═════ Working data ═════

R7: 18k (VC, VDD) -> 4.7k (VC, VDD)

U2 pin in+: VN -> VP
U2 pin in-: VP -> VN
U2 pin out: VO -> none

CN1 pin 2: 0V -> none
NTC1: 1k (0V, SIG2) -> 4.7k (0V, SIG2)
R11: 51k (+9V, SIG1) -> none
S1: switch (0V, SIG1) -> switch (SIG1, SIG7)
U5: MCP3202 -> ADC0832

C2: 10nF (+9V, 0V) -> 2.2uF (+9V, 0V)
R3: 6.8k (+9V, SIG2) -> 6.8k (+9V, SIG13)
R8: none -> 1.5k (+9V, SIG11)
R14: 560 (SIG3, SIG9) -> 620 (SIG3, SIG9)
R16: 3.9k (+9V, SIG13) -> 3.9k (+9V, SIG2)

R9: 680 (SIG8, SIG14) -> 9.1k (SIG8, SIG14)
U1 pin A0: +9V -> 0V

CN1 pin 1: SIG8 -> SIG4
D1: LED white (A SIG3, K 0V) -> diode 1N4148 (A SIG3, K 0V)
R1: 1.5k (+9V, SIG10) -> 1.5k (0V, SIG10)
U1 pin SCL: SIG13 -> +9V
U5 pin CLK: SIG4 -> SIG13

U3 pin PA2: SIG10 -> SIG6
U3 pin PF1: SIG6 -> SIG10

═════

## Work to complete
All lines above from the one containing "U5: MCP3202 -> ADC0832" to the one containing "CN1 pin 1: SIG8 -> SIG4" must be repeated exactly, both lines included, and no others.

## Problem solution
U5: MCP3202 -> ADC0832

C2: 10nF (+9V, 0V) -> 2.2uF (+9V, 0V)
R3: 6.8k (+9V, SIG2) -> 6.8k (+9V, SIG13)
R8: none -> 1.5k (+9V, SIG11)
R14: 560 (SIG3, SIG9) -> 620 (SIG3, SIG9)
R16: 3.9k (+9V, SIG13) -> 3.9k (+9V, SIG2)

R9: 680 (SIG8, SIG14) -> 9.1k (SIG8, SIG14)
U1 pin A0: +9V -> 0V

CN1 pin 1: SIG8 -> SIG4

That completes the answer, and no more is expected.